DESCRIPTION OF THE TASK:
Give back the full listing verbatim, apart from its images.

EXCERPTED RECORDS:
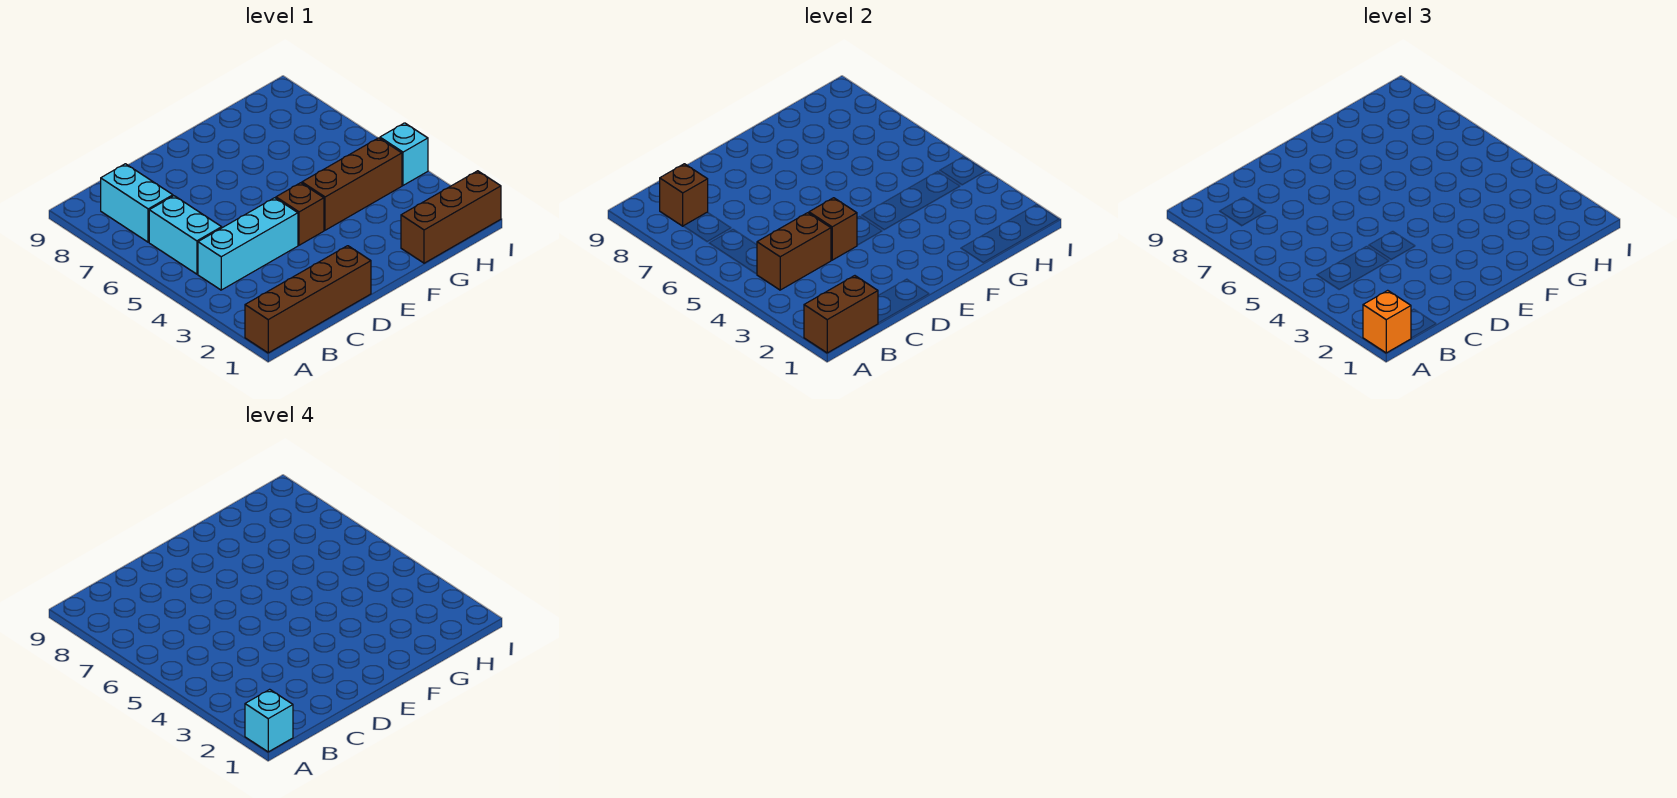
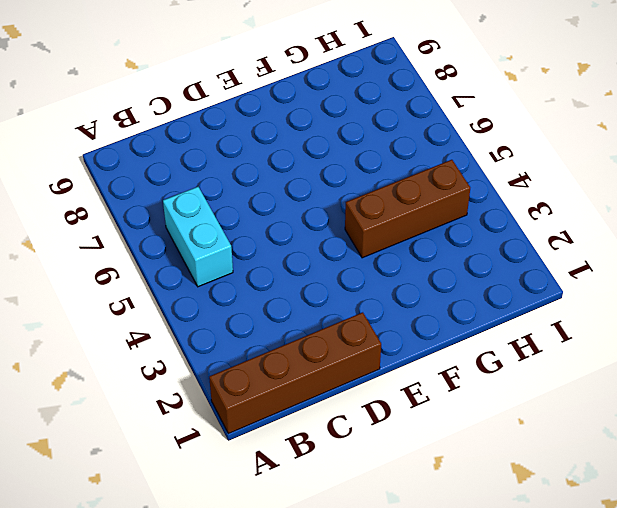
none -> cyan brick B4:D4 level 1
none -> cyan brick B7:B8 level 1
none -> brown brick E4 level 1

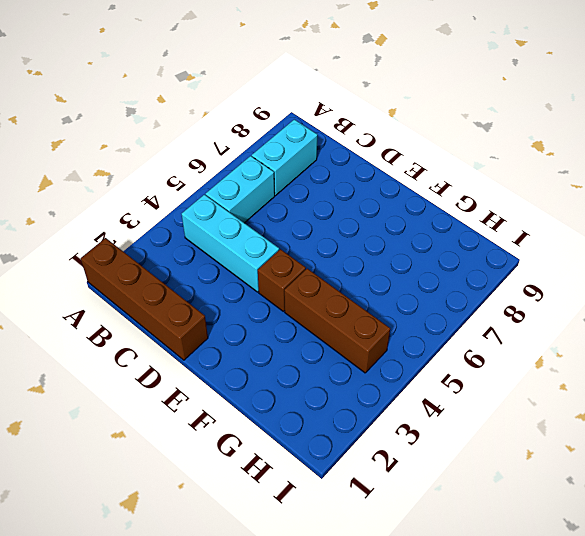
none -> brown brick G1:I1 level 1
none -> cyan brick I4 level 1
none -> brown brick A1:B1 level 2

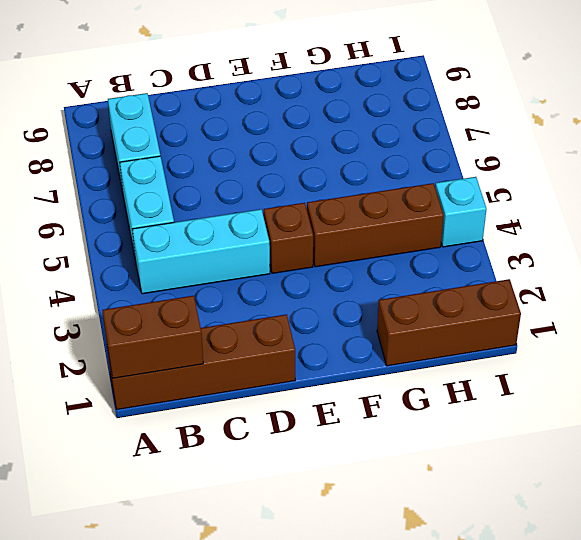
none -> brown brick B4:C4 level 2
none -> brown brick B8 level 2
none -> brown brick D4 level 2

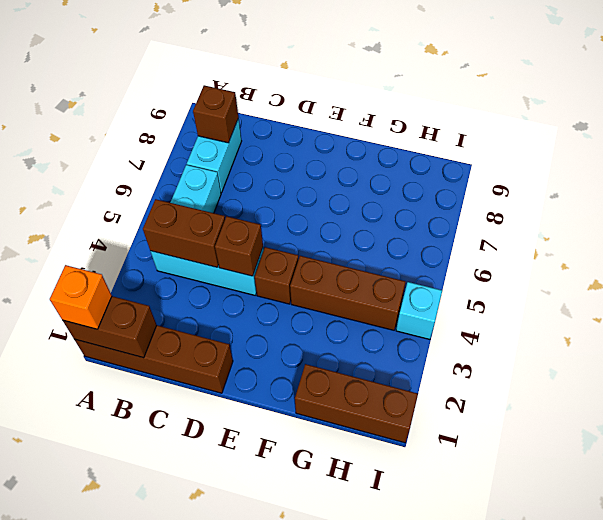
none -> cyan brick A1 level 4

ANSWER SPACE:
none -> cyan brick B4:D4 level 1
none -> cyan brick B7:B8 level 1
none -> brown brick E4 level 1

none -> brown brick G1:I1 level 1
none -> cyan brick I4 level 1
none -> brown brick A1:B1 level 2

none -> brown brick B4:C4 level 2
none -> brown brick B8 level 2
none -> brown brick D4 level 2

none -> cyan brick A1 level 4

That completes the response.